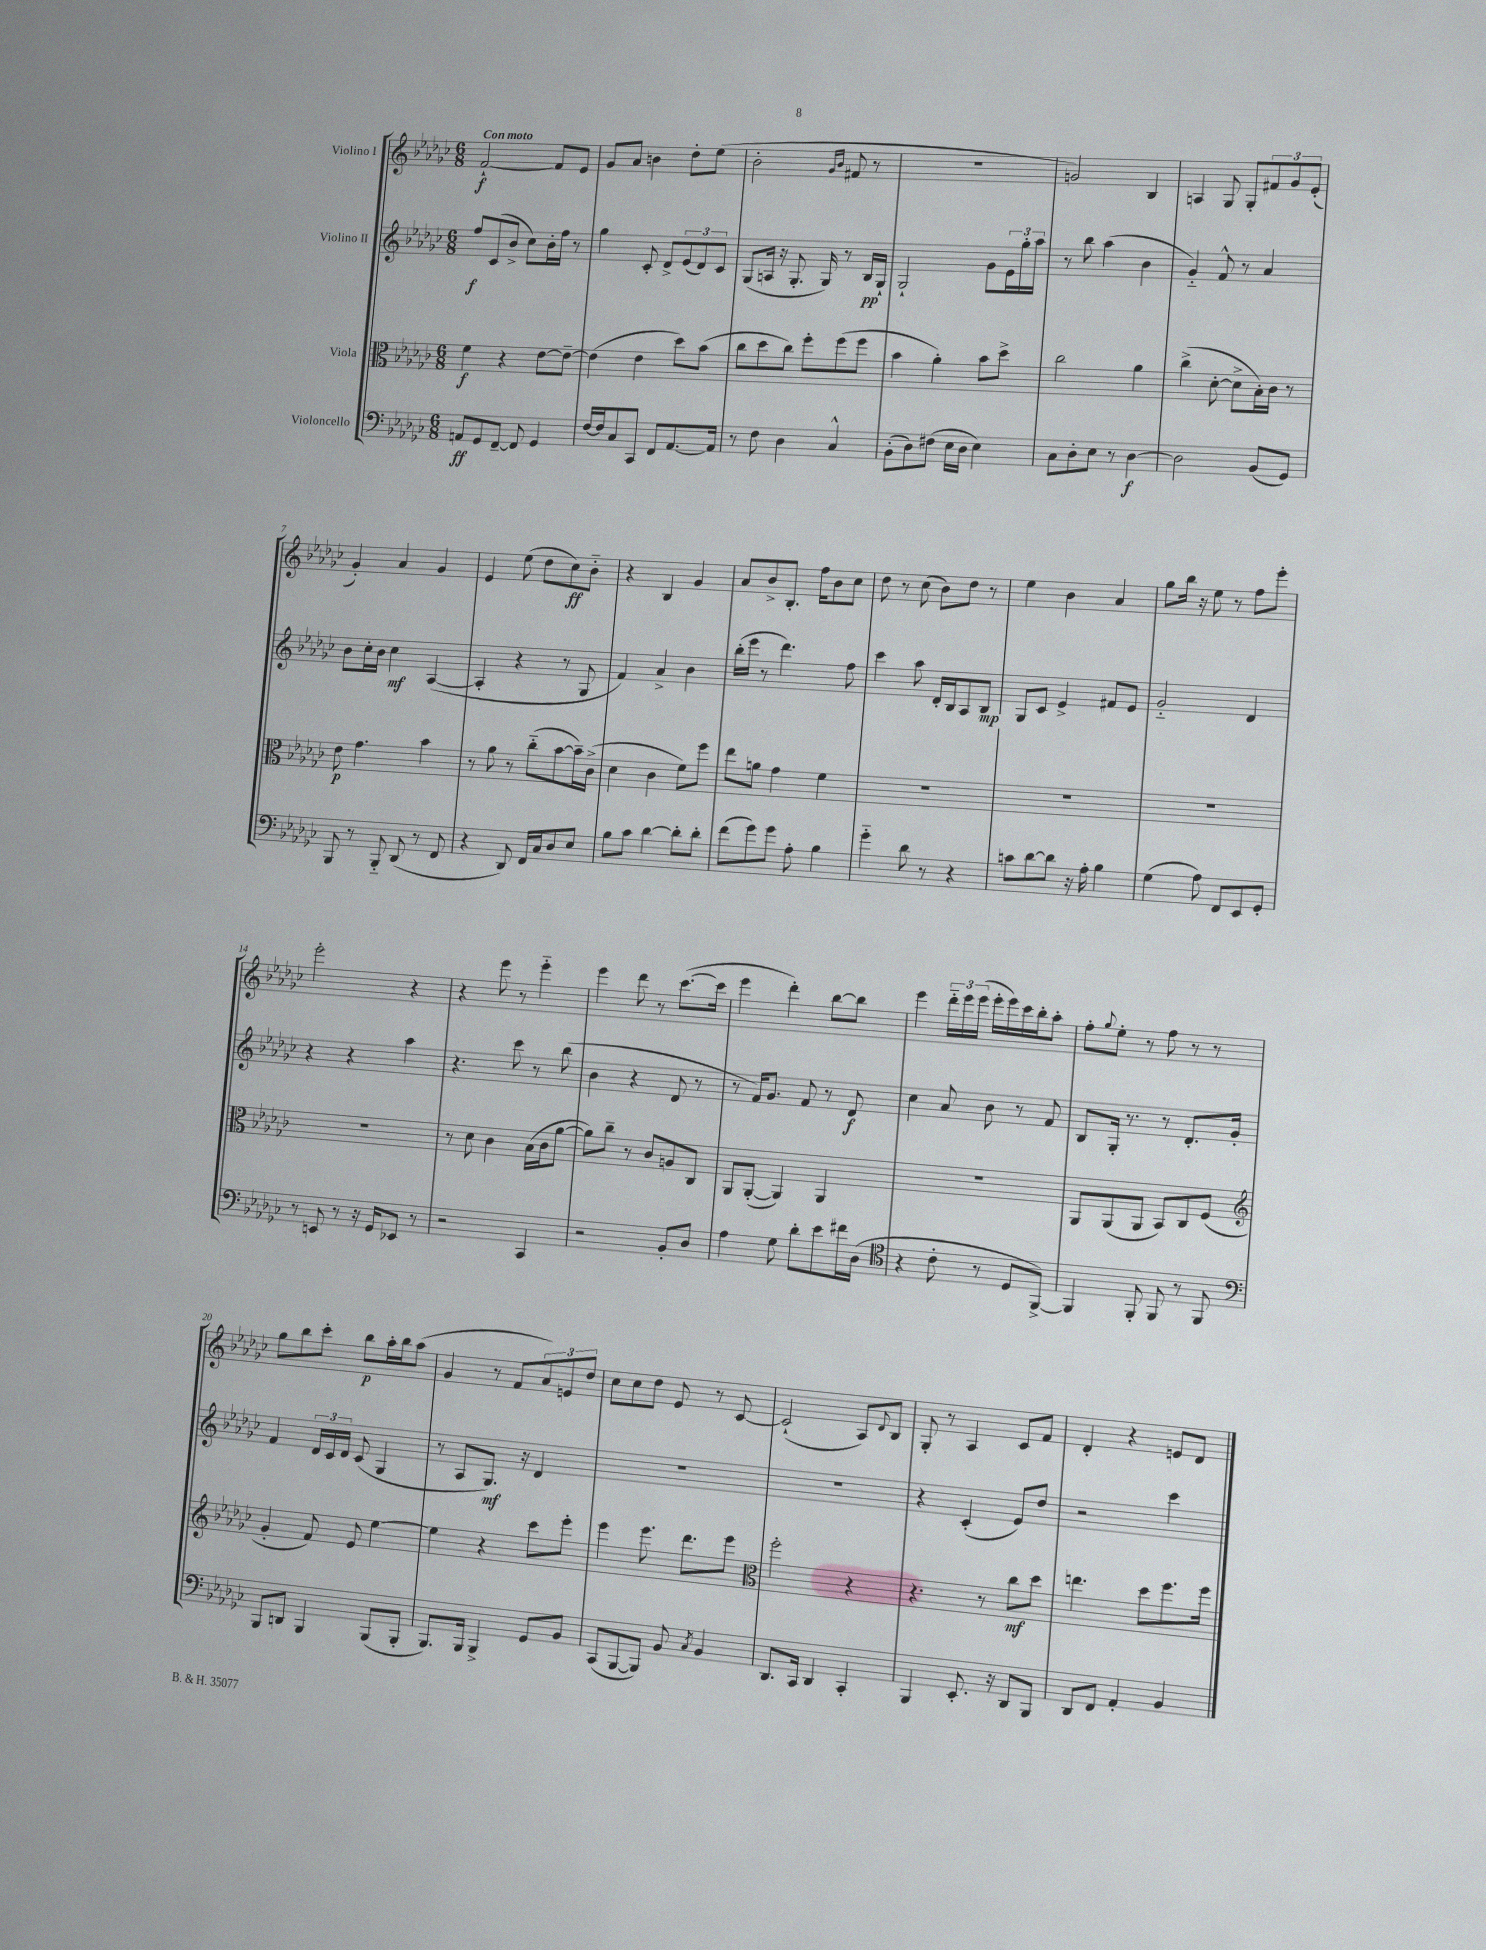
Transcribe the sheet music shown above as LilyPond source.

<<
\new StaffGroup <<
\new Staff = "s0" \with { instrumentName = "Violino I" } {
    \clef treble \key ges \major \numericTimeSignature \time 6/8 \tempo "Con moto"
    f'2~-!\f f'8 ees'8 |
    ges'8 aes'8 b'4 des''8-. ees''8( |
    bes'2-. \grace { ges'16 bes'16 } fis'8 r8 |
    R2. |
    g'2) bes4 |
    a4 ges8 ges8-. \tuplet 3/2 { fis'8 ges'8 ees'8-.( } |
    ges'4-.) aes'4 ges'4 |
    ees'4 ees''8( des''8 ces''8\ff) bes'8-_ |
    r4 bes4 ges'4 |
    aes'8 bes'8-> bes8.-. f''16 bes'8 ces''8 |
    des''8 r8 ces''8( bes'8) des''8 r8 |
    ees''4 bes'4 aes'4 |
    ges''8 bes''16 r16 ees''8 r8 f''8 ees'''8-. |
    ees'''2-. r4 |
    r4 ees'''8 r8 ees'''4-_ |
    ees'''4 des'''8 r8 ces'''8.~( ces'''16 |
    ees'''4 des'''4-.) bes''8~ bes''8 |
    ees'''4 \tuplet 3/2 { des'''16-_ ees'''16 ees'''16( } ees'''16-. ees'''16) ces'''16 bes''16-. aes''8-. |
    f''8-. \appoggiatura { ges''8 } ees''8-. r8 f''8 r8 r8 |
    ges''8 bes''8 ces'''8-. bes''8\p aes''16-. bes''16 aes''8( |
    ges'4 r8 f'8 \tuplet 3/2 { aes'8) e'8 des''8 } |
    ces''8 ces''8 des''8 ees'8 r8 ces'8~ |
    ces'2-!( aes8) \appoggiatura { des'8 } bes8 |
    ges8-. r8 aes4 ces'8 f'8 |
    des'4-. r4 e'8 des'8 \bar "|." |
}
\new Staff = "s1" \with { instrumentName = "Violino II" } {
    \clef treble \key ges \major \numericTimeSignature \time 6/8
    f''8\f ces'8( bes'8-> ces''8) bes'16-. f''16 r8 |
    ges''4 ces'8-. des'8-> \tuplet 3/2 { ees'8( des'8) ces'8 } |
    ges8( a16 r16 ges8.-. ges16) r8 bes16\pp ges16-! |
    ges2-! ges'8 \tuplet 3/2 { ees'16 ges''16-. aes''16 } |
    r8 bes''8 aes''4( bes'4 |
    ges'4-_) f'8-^ r8 aes'4 |
    bes'8 ces''16-. bes'16 ces''4\mf aes4~( |
    aes4-. r4 r8 ges8 |
    f'4) aes'4-> bes'4 |
    bes''16-.( ees'''16 r8 des'''4.) f''8 |
    ces'''4 aes''8 des'16-. bes16 aes8 bes8\mp |
    ges8 ces'8 ees'4-> fis'8 ees'8 |
    ges'2-_ des'4 |
    r4 r4 aes''4 |
    r4. ces'''8 r8 bes''8( |
    bes'4 r4 des'8 r8 |
    r8 f'16) ges'8. f'8 r8 des'8\f |
    ces''4 aes'8 bes'8 r8 f'8 |
    bes8 ges16-. r8. r8 des'8.-. ges'16-. |
    f'4 \tuplet 3/2 { des'16 ces'16 des'16 } ces'8( ges4 |
    r8 aes8 ges8.\mf) r16 des'4 |
    R2. |
    R2. |
    r4 ces'4-.( ees'8) des''8 |
    r2 ces'''4 \bar "|." |
}
\new Staff = "s2" \with { instrumentName = "Viola" } {
    \clef alto \key ges \major \numericTimeSignature \time 6/8
    f'4\f r4 ees'8~ ees'8~-- |
    ees'4( ees'4 des''8) bes'8( |
    ces''8 des''8 ces''8) f''8-. f''8( f''8 |
    bes'4 aes'4-.) bes'8 des''8-> |
    ces''2 aes'4 |
    ces''4->( des'8~-. des'8-> bes16-.) ces'16 r8 |
    ees'8\p ges'4. bes'4 |
    r8 aes'8 r8 ces''8-_( bes'8~ bes'16--) ces'16->( |
    des'4 ces'4 f'8) f''8 |
    ees''8 a'8 ges'4 f'4 |
    R2. |
    R2. |
    R2. |
    R2. |
    r8 des'8 ces'4 bes16( ces'16 aes'8~ |
    aes'8) ces''8-- r8 ces'8 a8 ces8 |
    aes,8 aes,8~-.( aes,4) aes,4 |
    R2. |
    aes,8 aes,8( aes,8 bes,8) ces8 f8( |
    \clef treble ges'4-. f'8) ees'8 ees''4~ |
    ees''4 r4 ces'''8 ees'''8-. |
    ees'''4 ees'''8. des'''8. ees'''8 |
    \clef alto f''2-. r4 |
    r4. r8 ces''8\mf des''8 |
    e''4. des''8 f''8. f''16 \bar "|." |
}
\new Staff = "s3" \with { instrumentName = "Violoncello" } {
    \clef bass \key ges \major \numericTimeSignature \time 6/8
    a,8\ff ges,8 f,8~-- f,8 ges,4 |
    f16~ f16 ces8 ces,8 f,8 aes,8.~ aes,16 |
    r8 f8 des4 ces4-^ |
    bes,8-.( des8) fis8( ees16 des16 ees4) |
    ces8 des8-. ees8 r8 des4~\f |
    des2 bes,8( ges,8) |
    bes,,8 r8 bes,,8-_ des,8( r8 f,8 |
    r4 des,8) f,16 ces16 des8 ees8 |
    bes8 ces'8 des'4~ des'8-. des'8-. |
    f'8( ges'8) ges'8 aes8-. bes4 |
    ges'4-_ des'8 r8 r4 |
    c'8 des'8~ des'8 r16 aes16-. bes4 |
    ges4( aes8) f,8 ees,8 ges,8-. |
    r8 e,8 r8 r16 ges,16 ees,8 r8 |
    r2 ces,4 |
    r2 bes,8-. des8 |
    aes4 ges8 des'8-. ees'8 fis'16 des16( |
    \clef tenor r4 ces'8-. r8 des8 f,8~->) |
    f,4 f,8-. f,8 r8 f,8 |
    \clef bass bes,,8 d,8 bes,,4 bes,,8( bes,,8-. |
    bes,,8.) bes,,16 bes,,4-> ges,8 bes,8 |
    ces,8( bes,,8~ bes,,8) bes,8 \acciaccatura { ces8 } bes,4 |
    des,8. ces,16 des,4 ces,4-. |
    bes,,4 ees,8.-. r16 des,8 bes,,8 |
    des,8 f,8 aes,4-. bes,4 \bar "|." |
}
>>
>>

● ● ● ● ● ● ●

Opgave:
Geef aan hoeveel regels in de rijen hierboven de tekenreeks "bass" bevatten. Noem alleen het getal.

Het antwoord:
2